Work to complete:
Give the data below again exactly as it stands. Omit the pictures.

Input for this task:
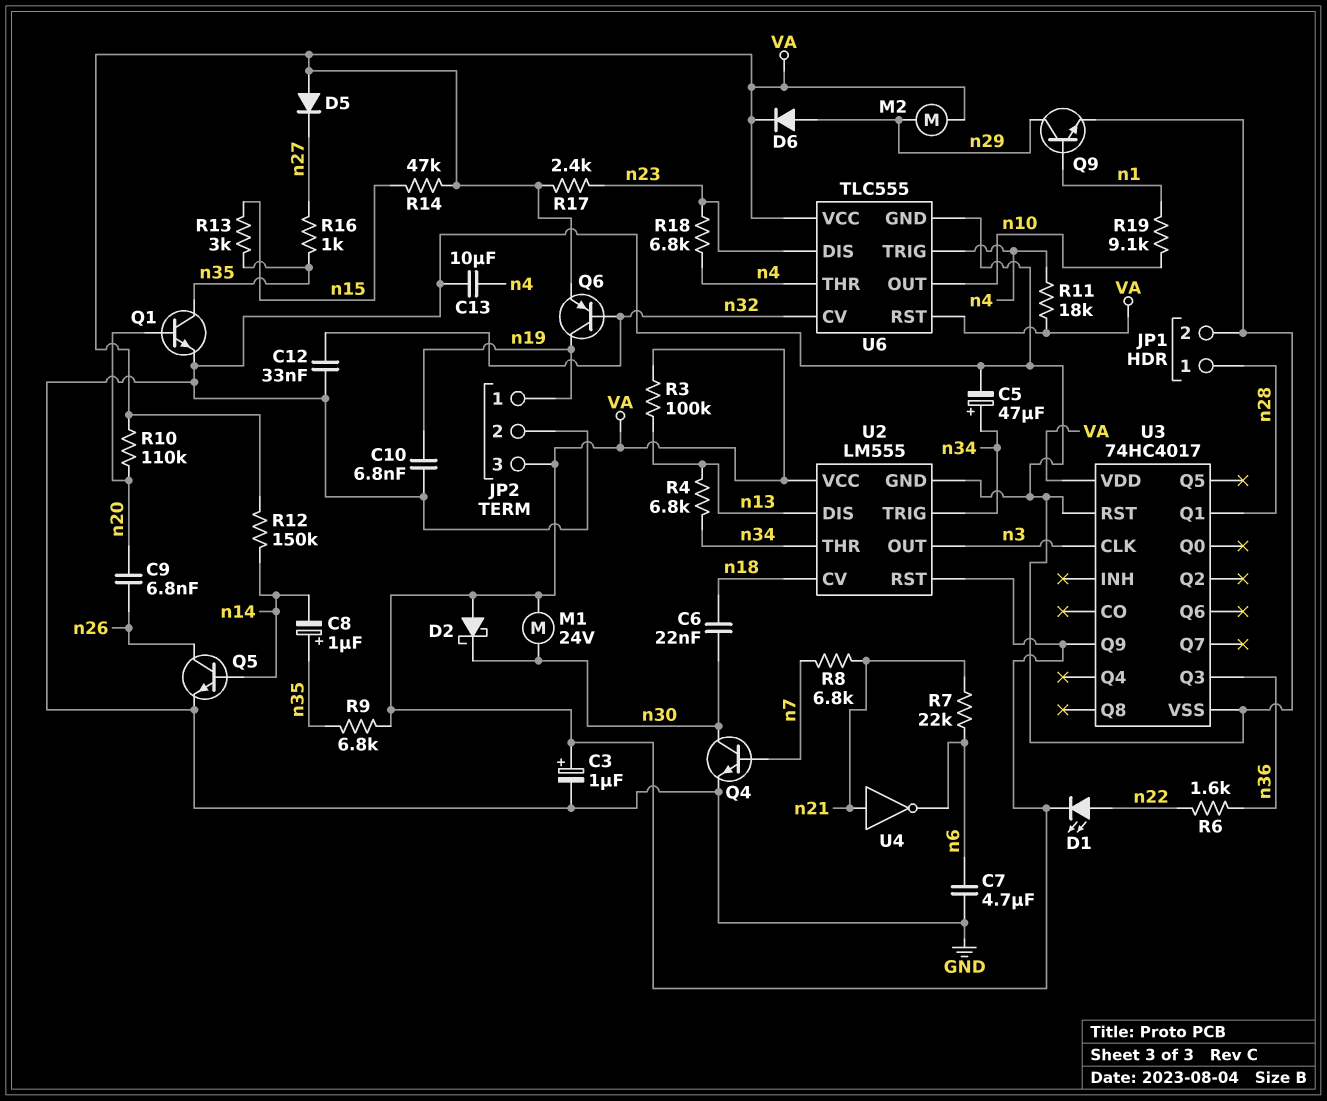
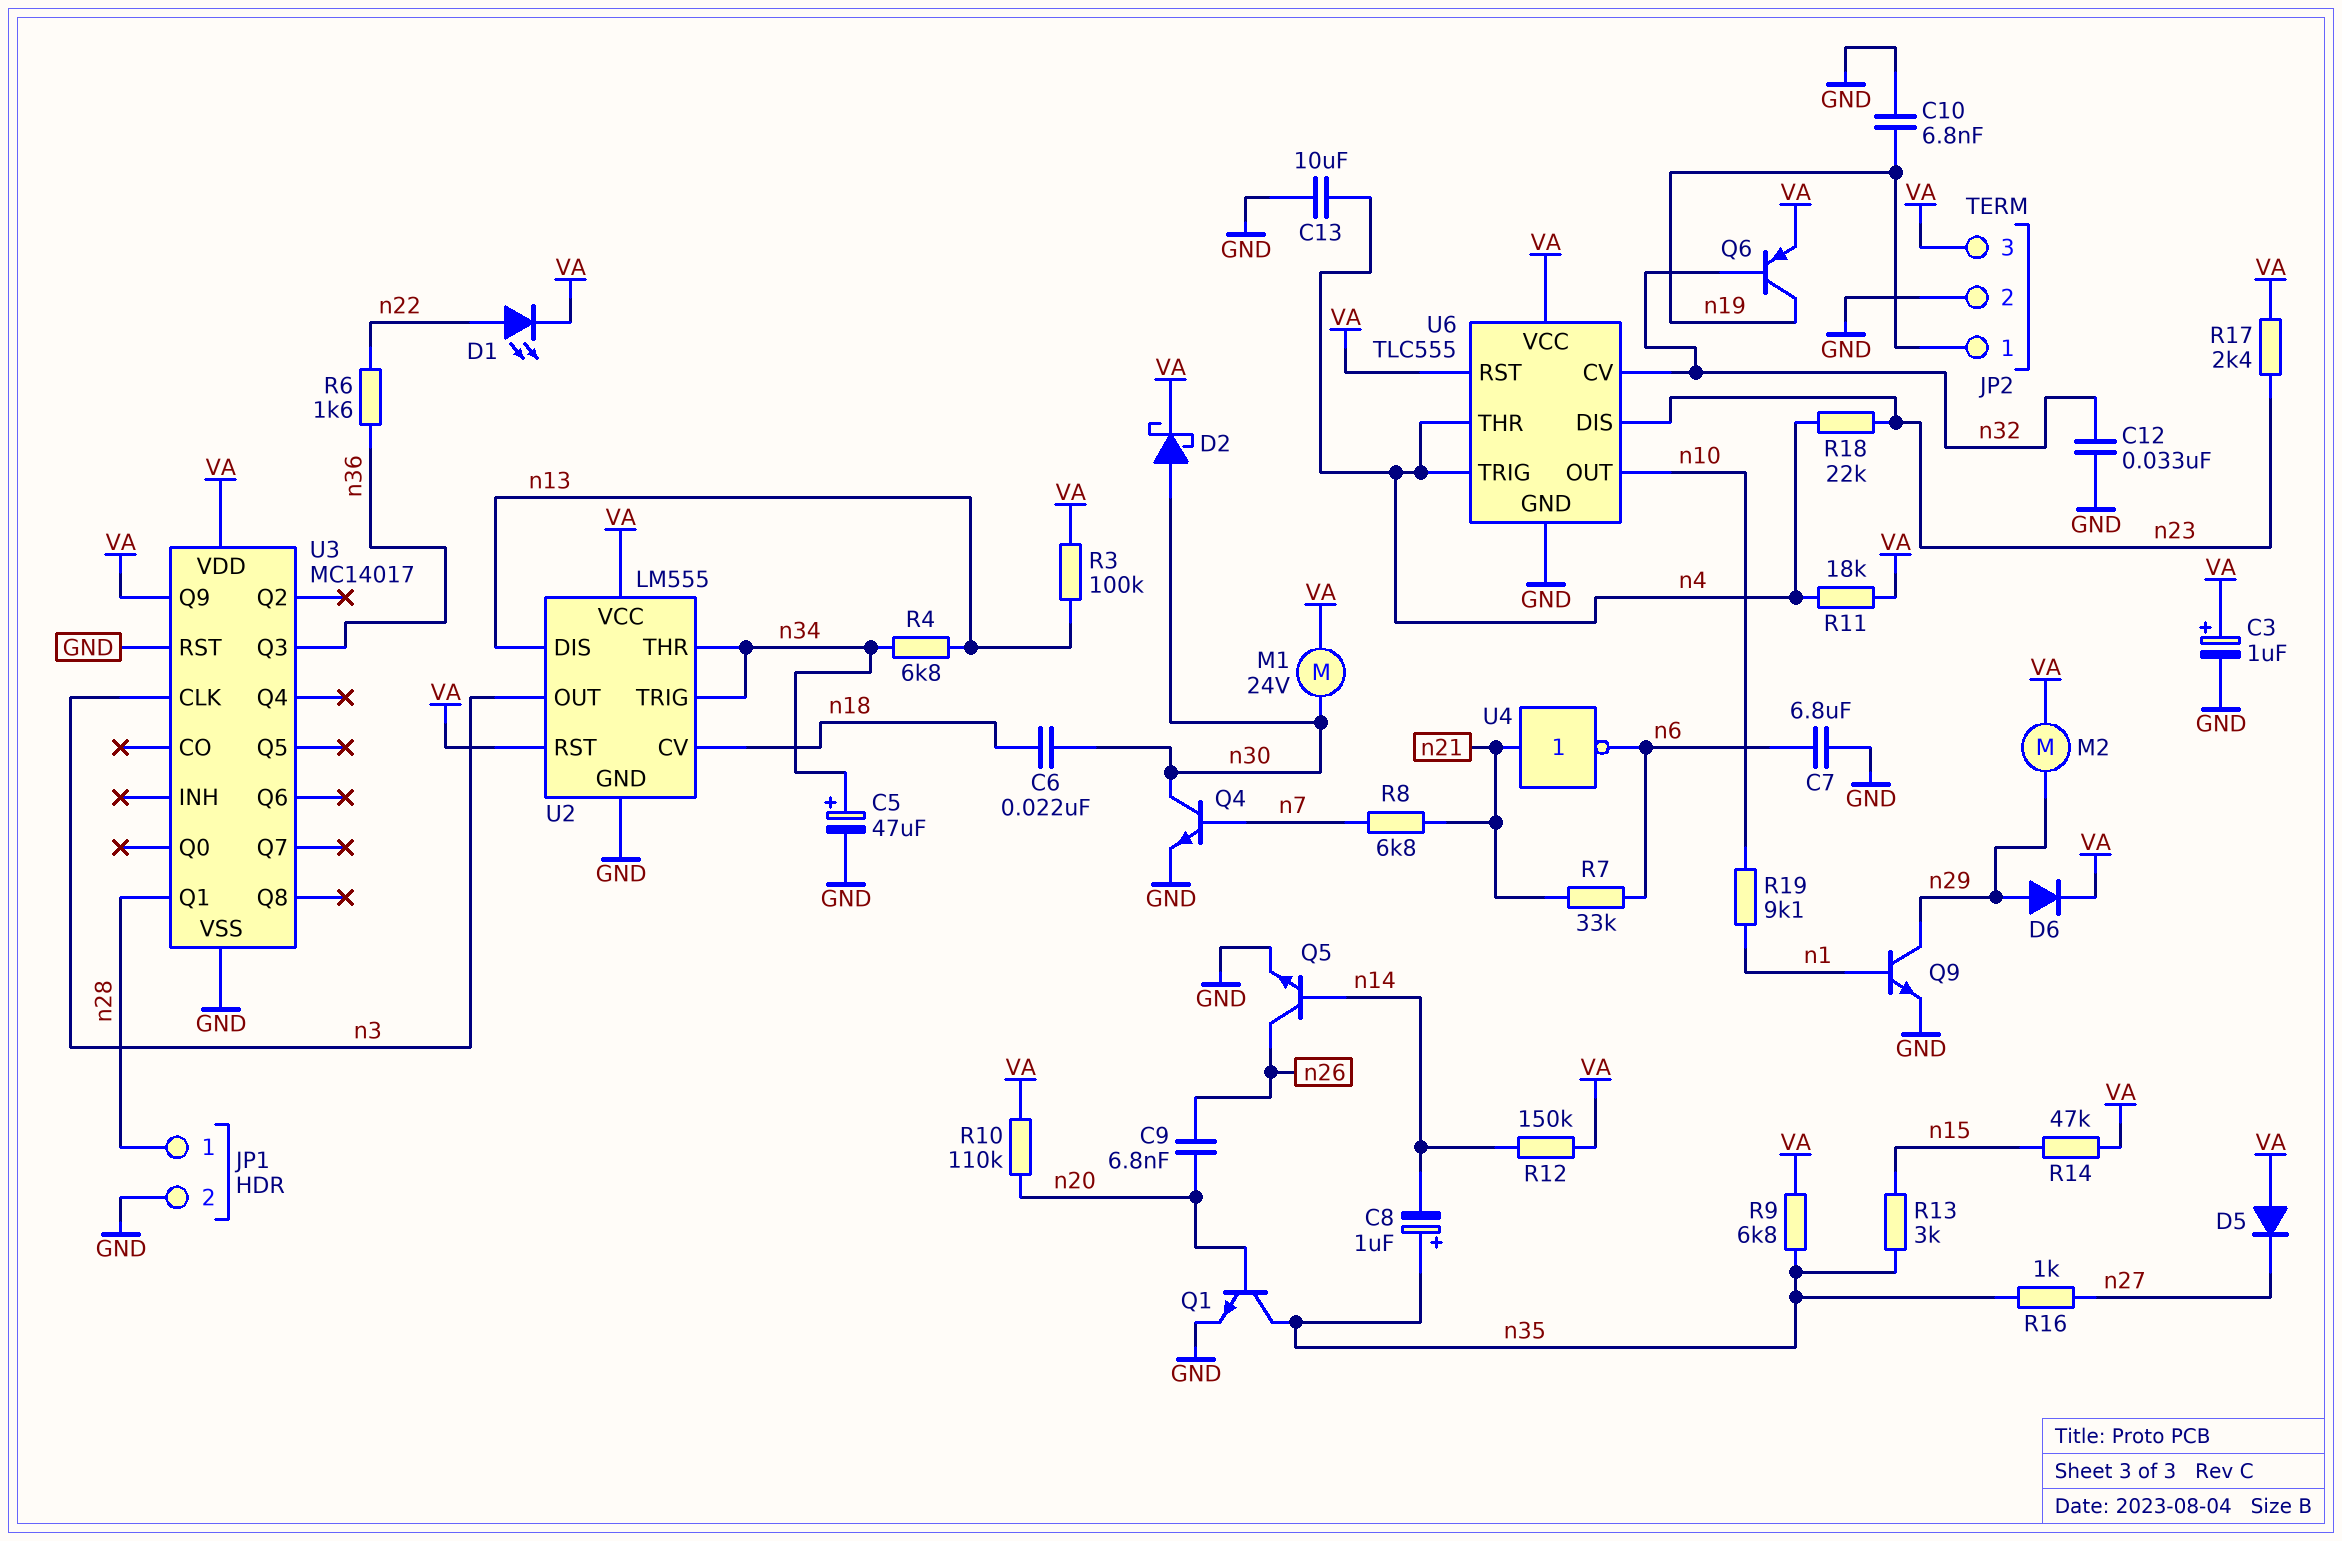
C7: 4.7uF (GND, n6) -> 6.8uF (GND, n6)
D2: schottky (A VA, K n30) -> schottky (A n30, K VA)
R7: 22k (n6, n21) -> 33k (n6, n21)
R18: 6.8k (n4, n23) -> 22k (n4, n23)
U3: 74HC4017 -> MC14017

Problem solution:
C7: 4.7uF (GND, n6) -> 6.8uF (GND, n6)
D2: schottky (A VA, K n30) -> schottky (A n30, K VA)
R7: 22k (n6, n21) -> 33k (n6, n21)
R18: 6.8k (n4, n23) -> 22k (n4, n23)
U3: 74HC4017 -> MC14017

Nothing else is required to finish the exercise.